§ **EXERCISE INSTRUCTIONS**
Of all the lines below, return only those starting with the line holding "green brick D5:E7" and going on through the line holding "red brick E6 level 4 -> red tile E6 level 4", exactly as written.

§ **EXERCISE MATERIALS**

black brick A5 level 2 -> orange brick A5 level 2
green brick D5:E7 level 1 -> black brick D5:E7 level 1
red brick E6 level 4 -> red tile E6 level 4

--

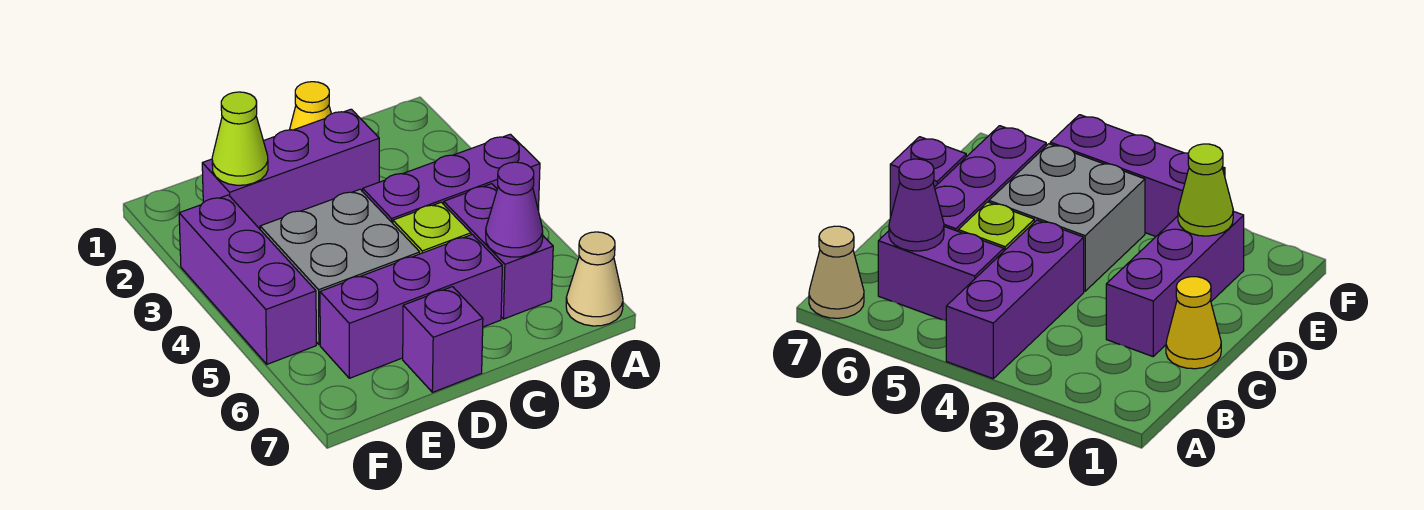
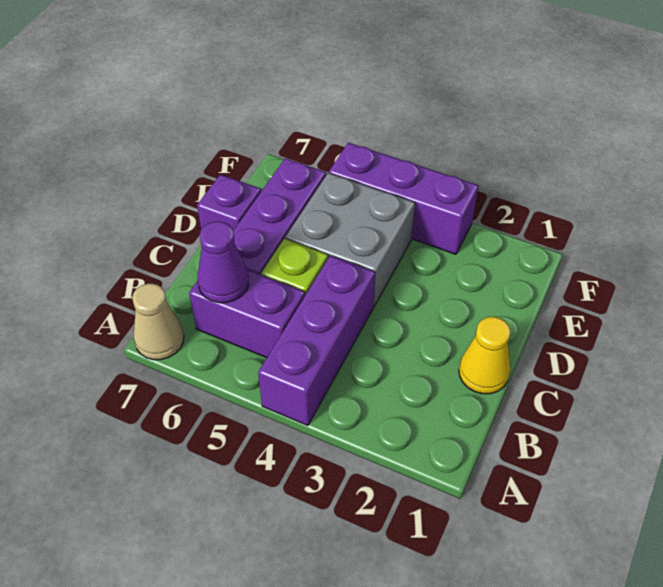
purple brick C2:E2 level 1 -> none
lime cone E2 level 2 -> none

==

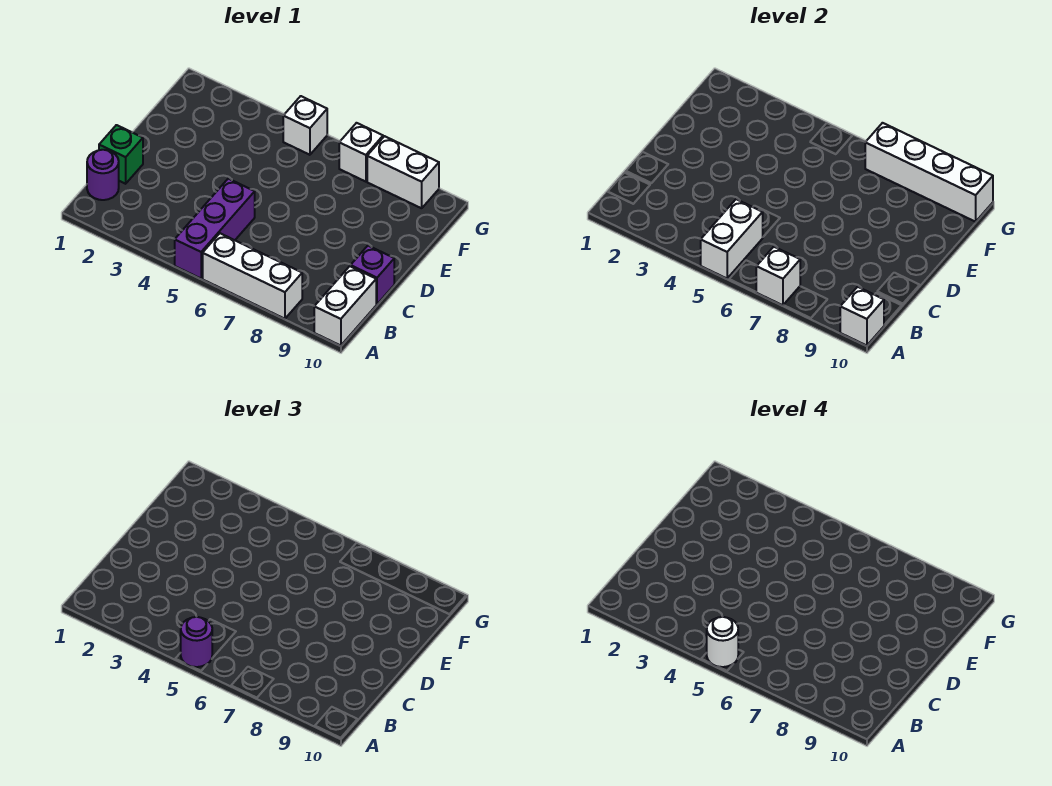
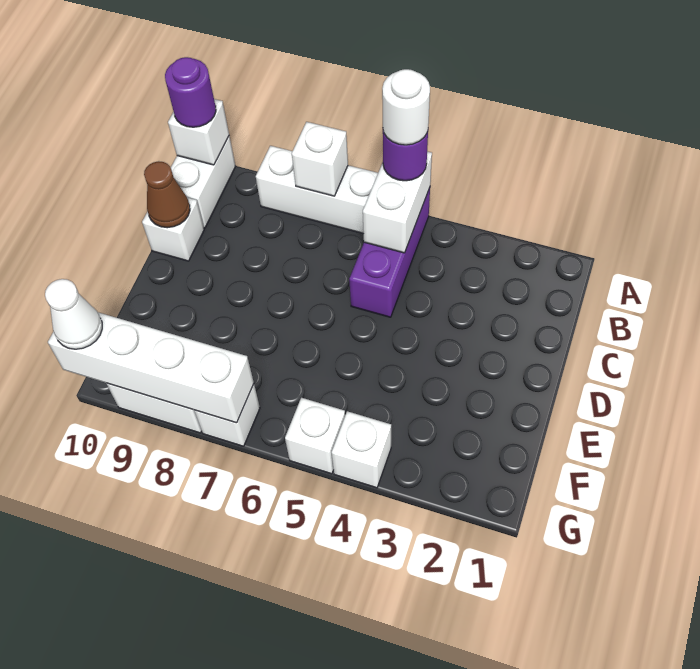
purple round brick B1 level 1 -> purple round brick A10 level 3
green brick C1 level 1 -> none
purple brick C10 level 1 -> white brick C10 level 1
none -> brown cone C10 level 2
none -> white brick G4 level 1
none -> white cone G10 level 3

§ **EXPECTED ANSWER**
green brick D5:E7 level 1 -> black brick D5:E7 level 1
red brick E6 level 4 -> red tile E6 level 4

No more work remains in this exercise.